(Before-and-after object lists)
* * * * *
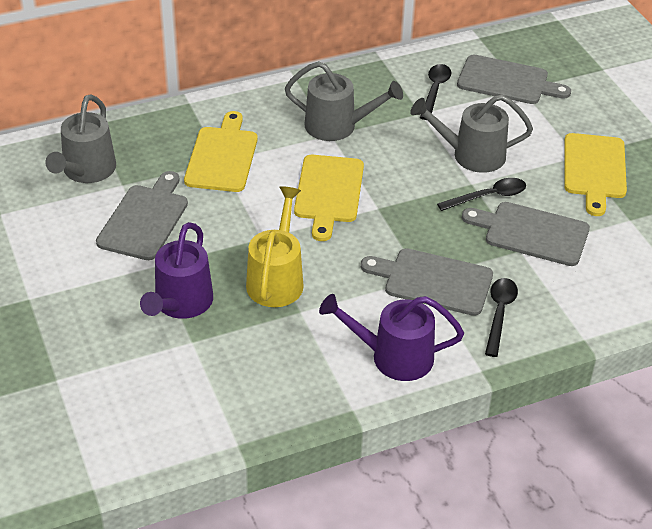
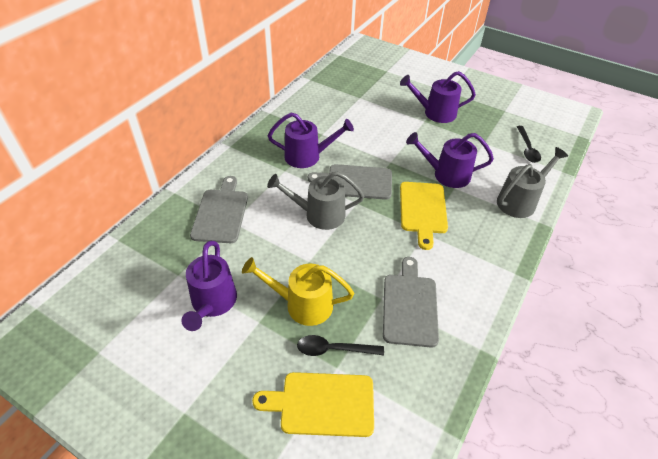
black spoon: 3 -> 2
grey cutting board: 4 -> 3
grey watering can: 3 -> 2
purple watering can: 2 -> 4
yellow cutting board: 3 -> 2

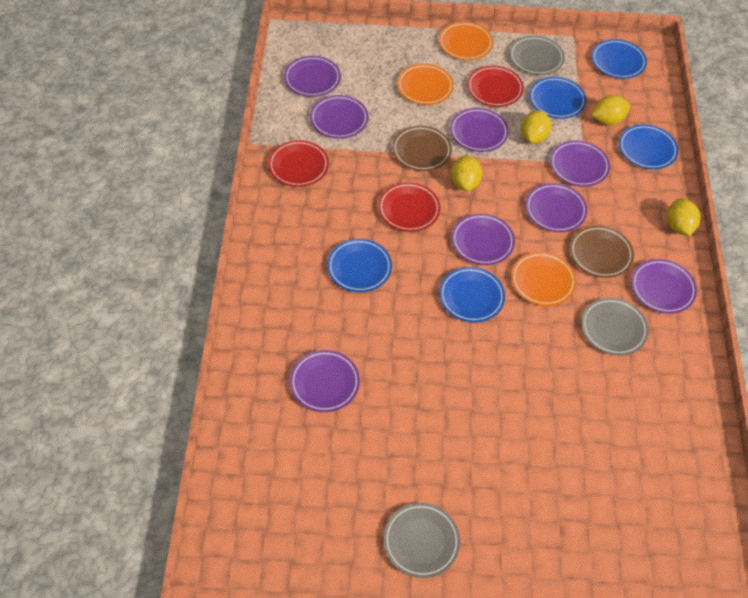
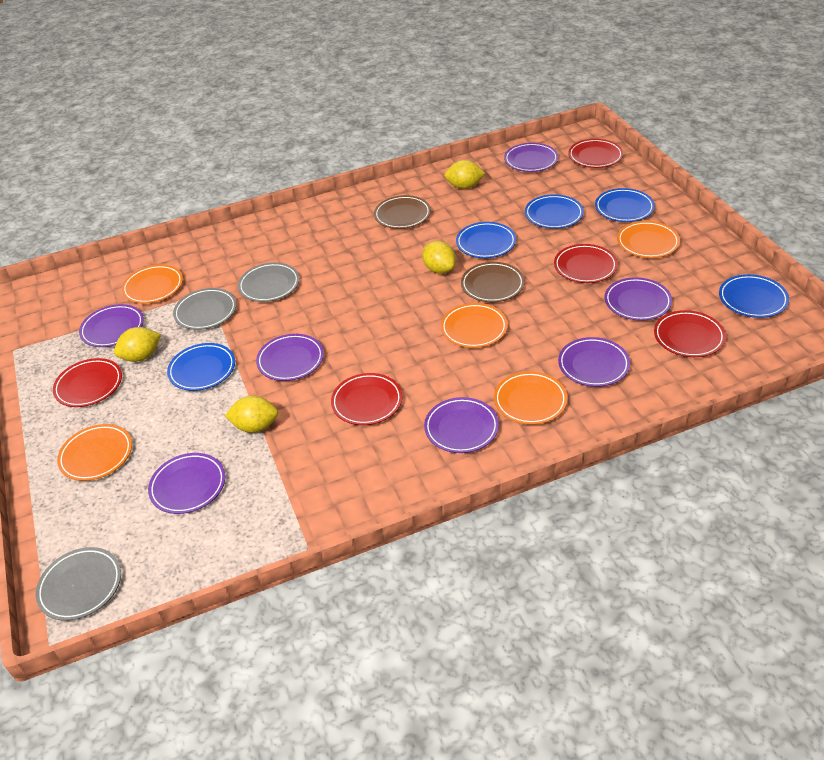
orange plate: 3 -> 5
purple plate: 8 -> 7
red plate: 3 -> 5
* * * * *
Exercise requirements -> Each record above must be retyped exactly as given, with the images excluded.

Task output ->
black spoon: 3 -> 2
grey cutting board: 4 -> 3
grey watering can: 3 -> 2
purple watering can: 2 -> 4
yellow cutting board: 3 -> 2

orange plate: 3 -> 5
purple plate: 8 -> 7
red plate: 3 -> 5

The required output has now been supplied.